→ WHAT YOU ARE ASKED TO DO: Output exactly the lines from the one containing "R7: none -> 22k (COM, n8)" through the final line of the entries below, both included, and skip the pictures.

→ EXERCISE MATERIALS:
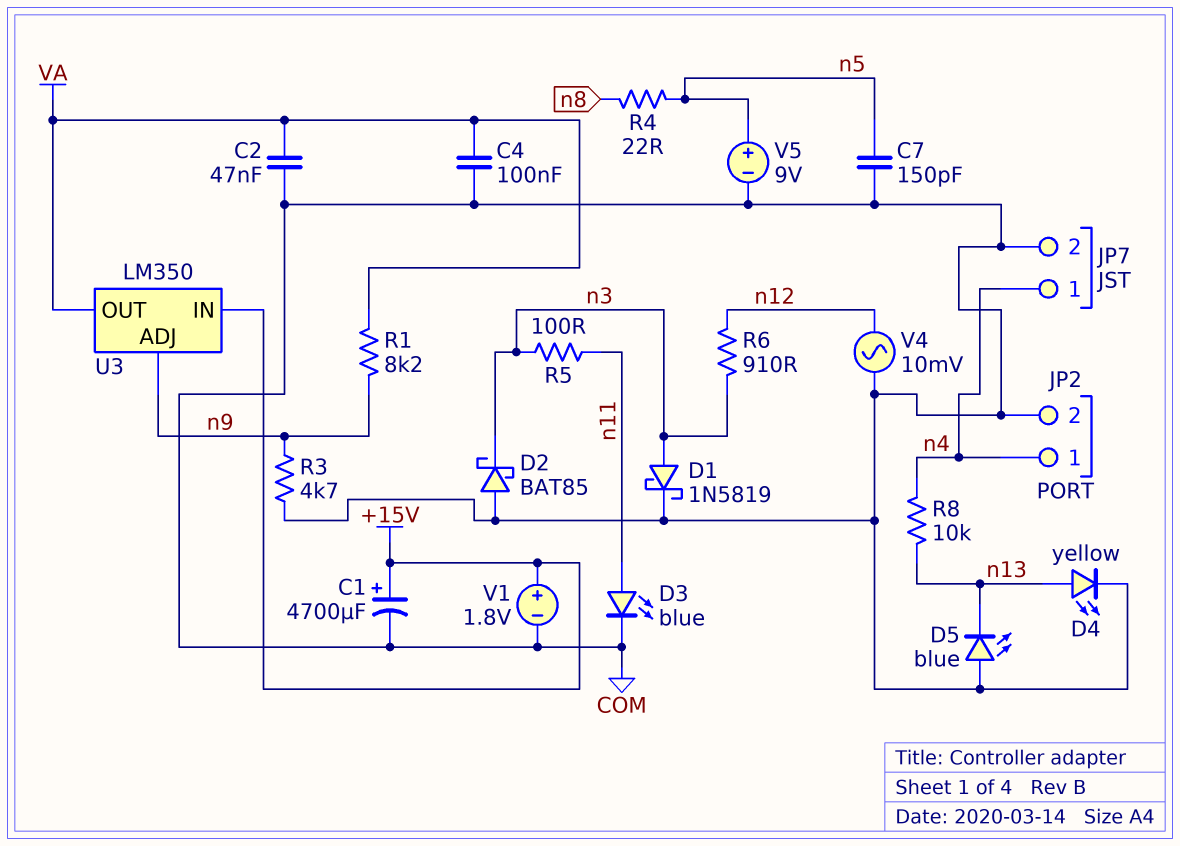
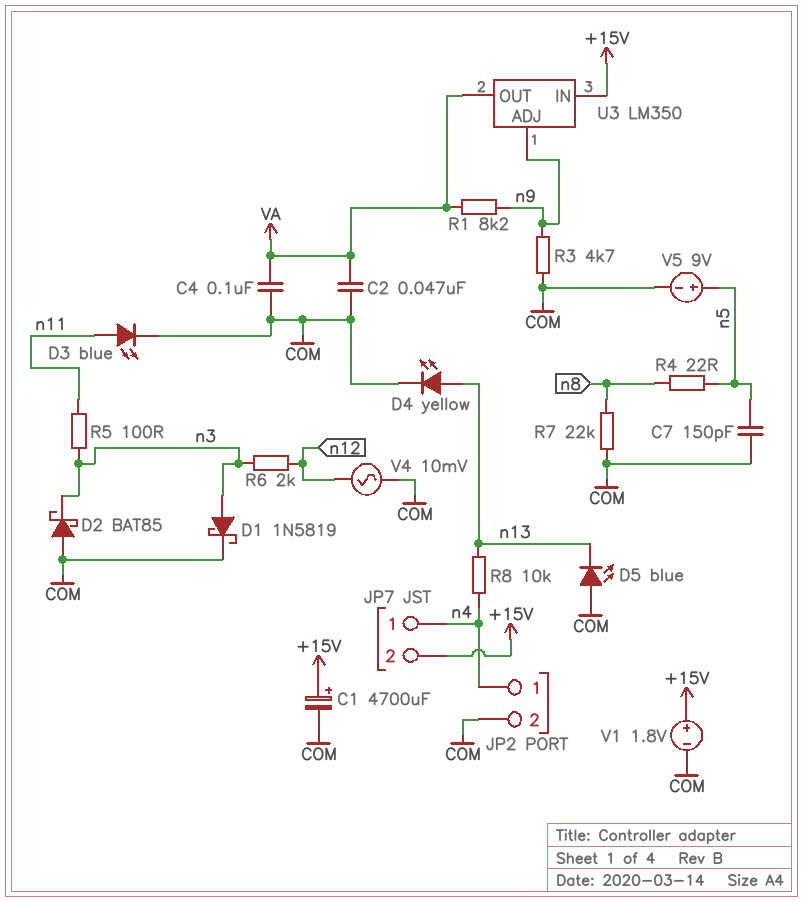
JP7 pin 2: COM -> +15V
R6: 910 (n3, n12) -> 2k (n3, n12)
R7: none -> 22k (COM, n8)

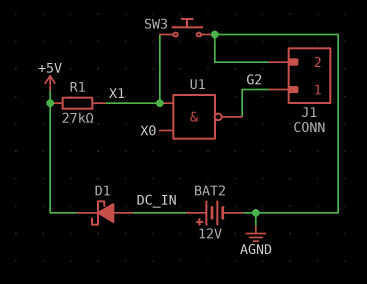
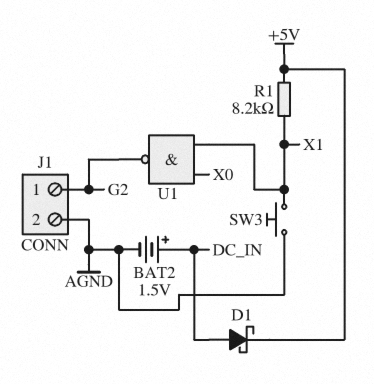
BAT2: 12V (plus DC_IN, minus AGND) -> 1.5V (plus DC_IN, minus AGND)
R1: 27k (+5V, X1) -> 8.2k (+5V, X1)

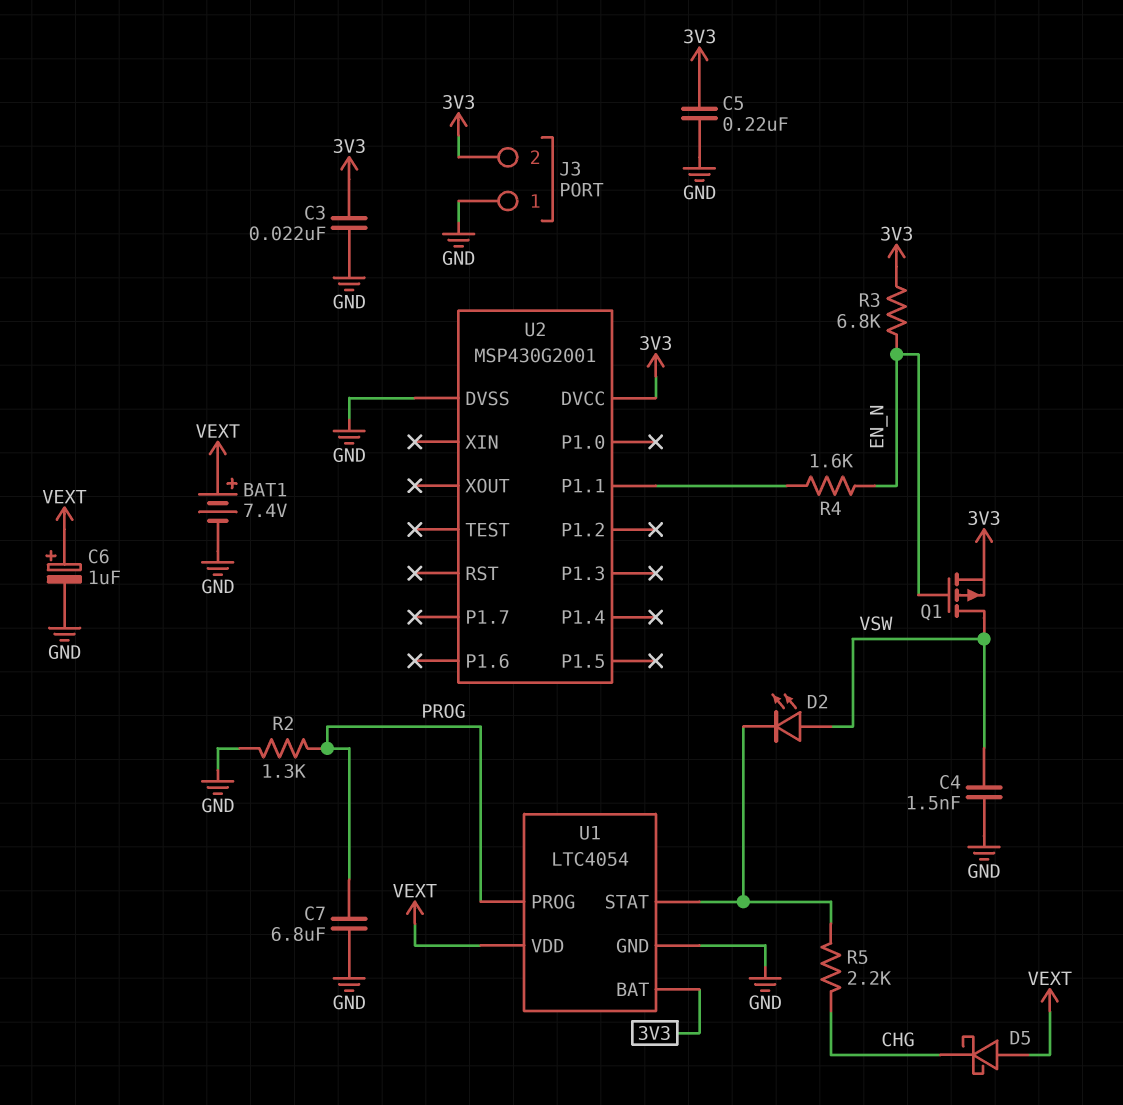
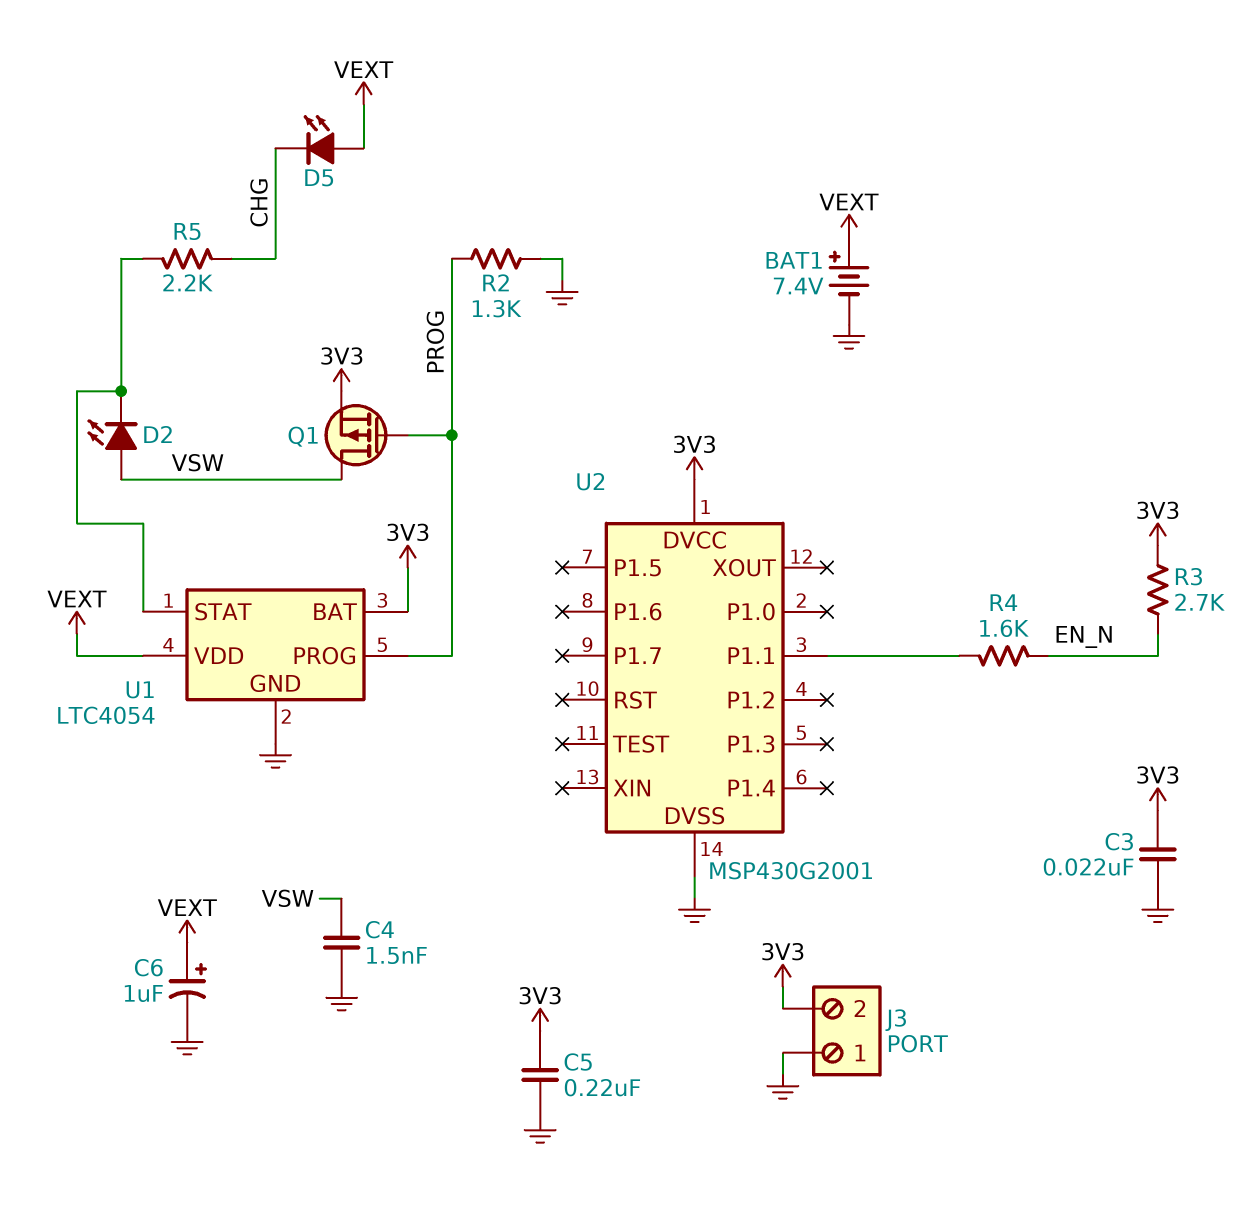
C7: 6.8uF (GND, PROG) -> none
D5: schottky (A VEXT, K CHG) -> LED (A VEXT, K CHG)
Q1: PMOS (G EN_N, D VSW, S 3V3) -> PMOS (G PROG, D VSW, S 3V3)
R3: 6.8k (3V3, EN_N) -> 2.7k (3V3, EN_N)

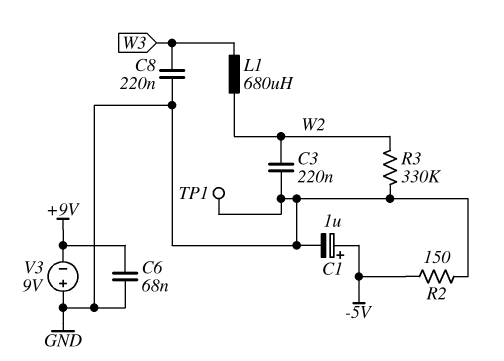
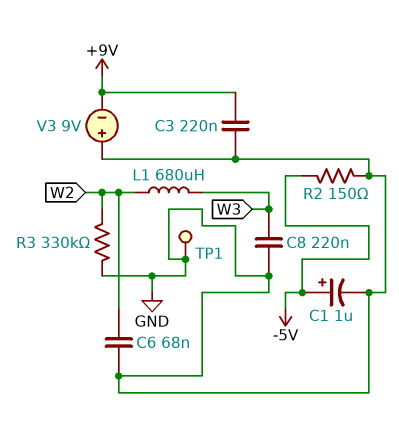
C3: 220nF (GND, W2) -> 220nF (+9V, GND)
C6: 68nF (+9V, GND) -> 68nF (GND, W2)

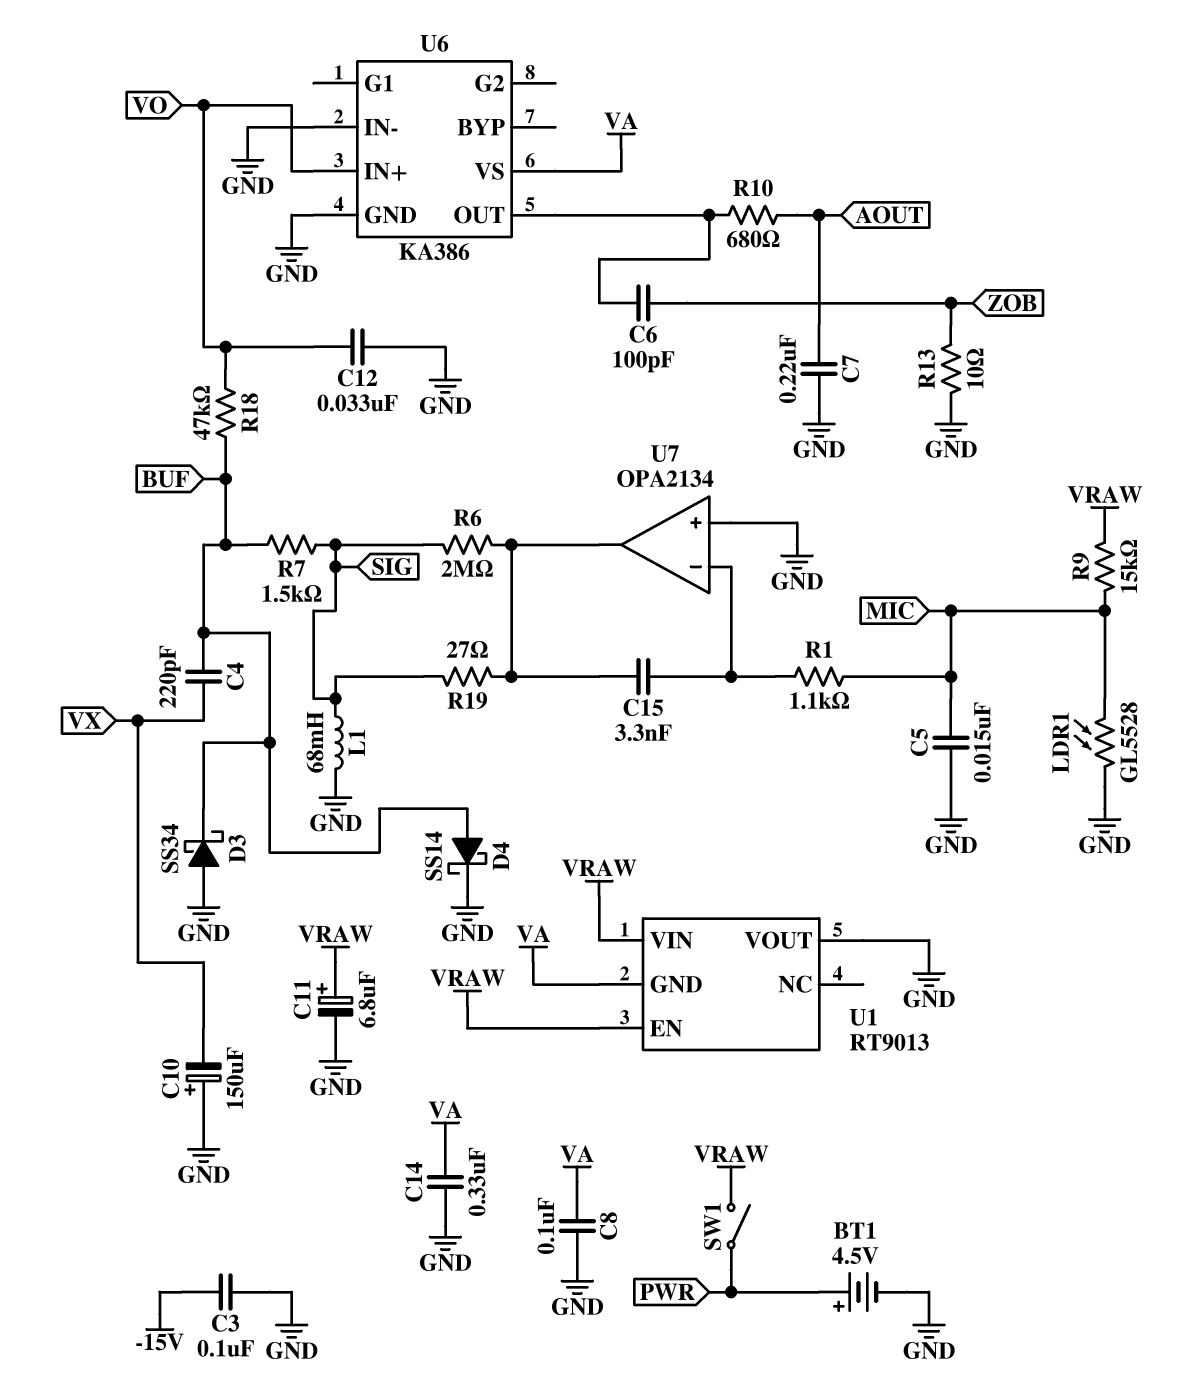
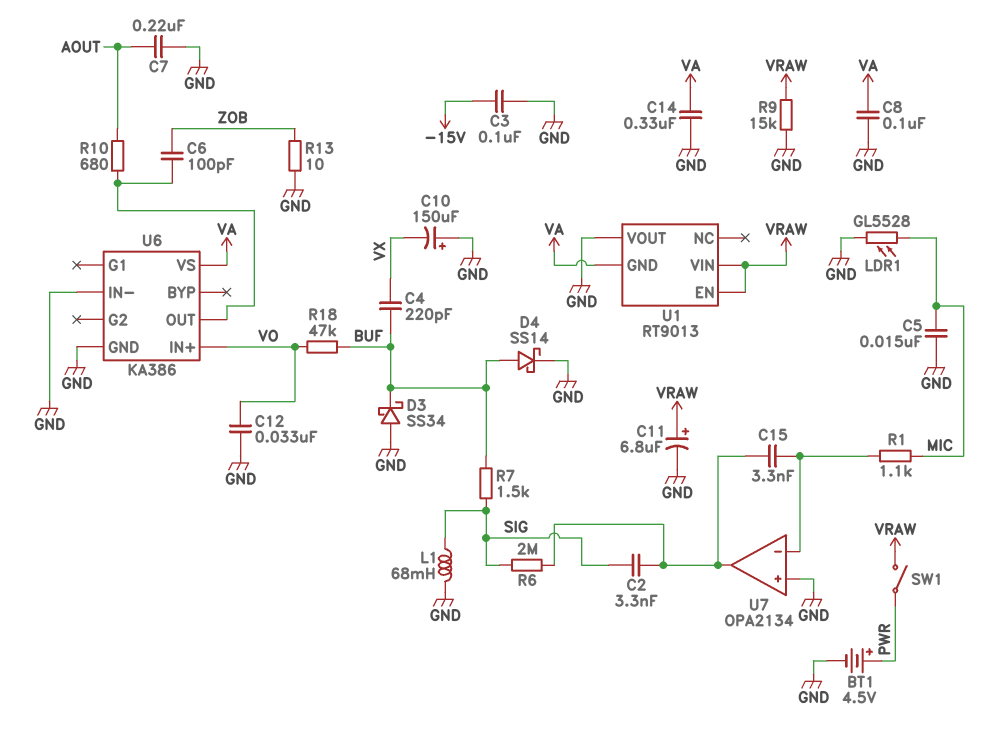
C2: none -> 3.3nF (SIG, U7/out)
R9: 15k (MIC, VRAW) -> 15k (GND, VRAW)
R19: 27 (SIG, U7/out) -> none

→ TASK SOLUTION:
R7: none -> 22k (COM, n8)

BAT2: 12V (plus DC_IN, minus AGND) -> 1.5V (plus DC_IN, minus AGND)
R1: 27k (+5V, X1) -> 8.2k (+5V, X1)

C7: 6.8uF (GND, PROG) -> none
D5: schottky (A VEXT, K CHG) -> LED (A VEXT, K CHG)
Q1: PMOS (G EN_N, D VSW, S 3V3) -> PMOS (G PROG, D VSW, S 3V3)
R3: 6.8k (3V3, EN_N) -> 2.7k (3V3, EN_N)

C3: 220nF (GND, W2) -> 220nF (+9V, GND)
C6: 68nF (+9V, GND) -> 68nF (GND, W2)

C2: none -> 3.3nF (SIG, U7/out)
R9: 15k (MIC, VRAW) -> 15k (GND, VRAW)
R19: 27 (SIG, U7/out) -> none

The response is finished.